Data supplied:
=== Section Start ===
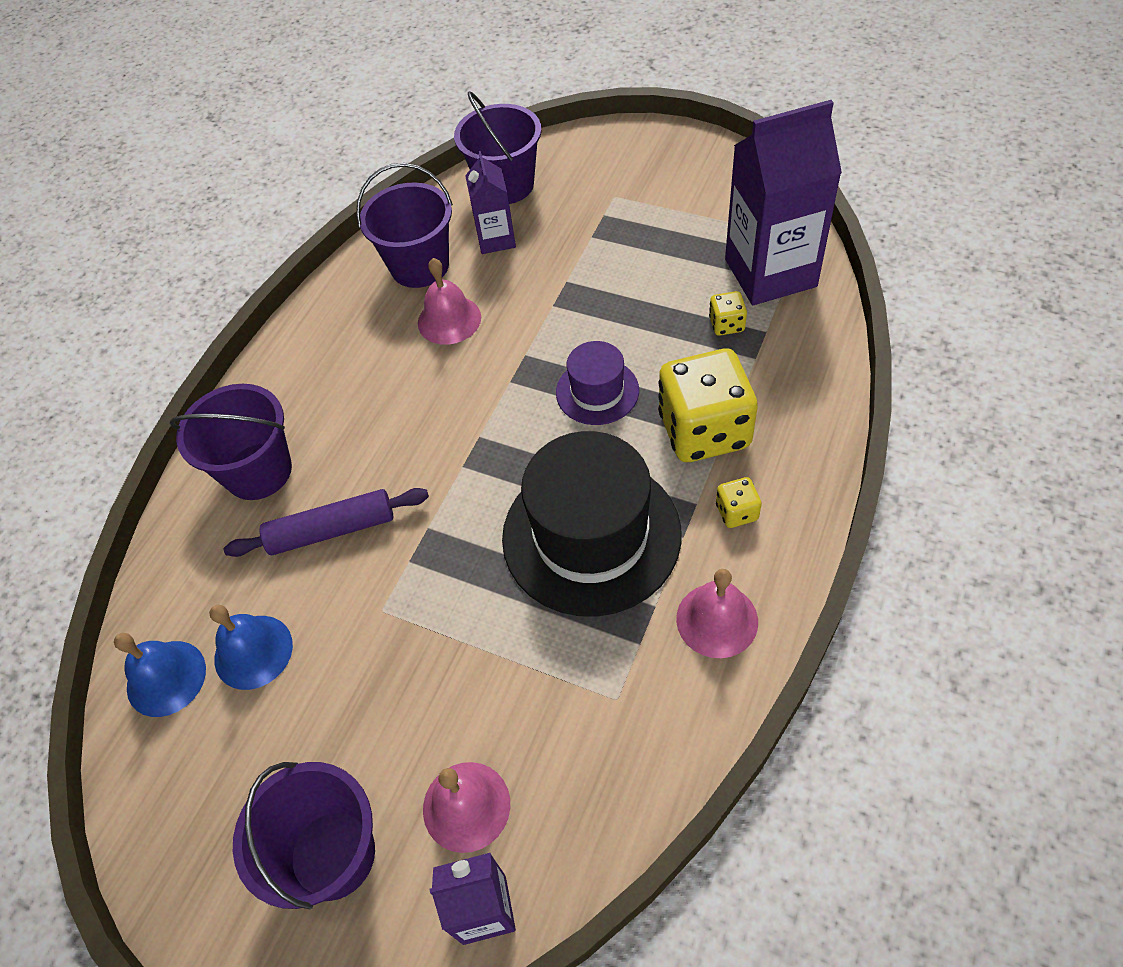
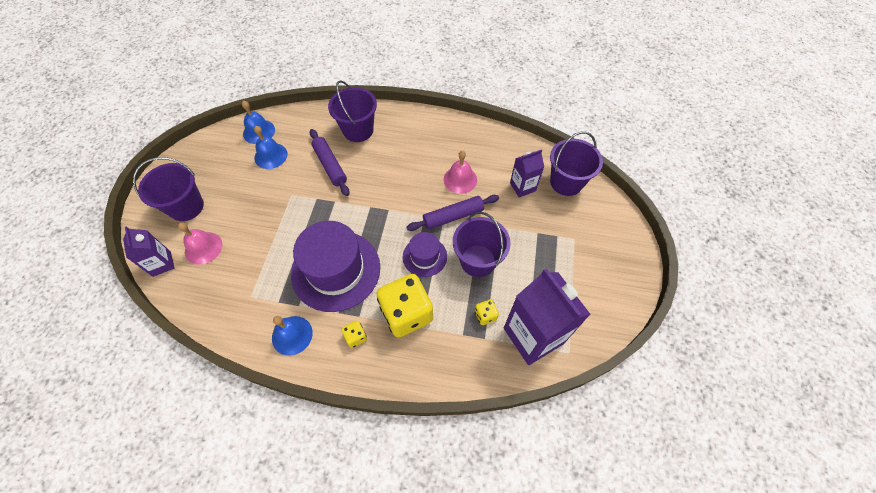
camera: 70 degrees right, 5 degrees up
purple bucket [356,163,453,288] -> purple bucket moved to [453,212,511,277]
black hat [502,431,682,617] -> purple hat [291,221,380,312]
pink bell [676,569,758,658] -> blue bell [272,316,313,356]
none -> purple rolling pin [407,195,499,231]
=== Section End ===
Assignment: In transcribing the records, omit the pictures and keep everything else exactly as it appears.

Output below:
camera: 70 degrees right, 5 degrees up
purple bucket [356,163,453,288] -> purple bucket moved to [453,212,511,277]
black hat [502,431,682,617] -> purple hat [291,221,380,312]
pink bell [676,569,758,658] -> blue bell [272,316,313,356]
none -> purple rolling pin [407,195,499,231]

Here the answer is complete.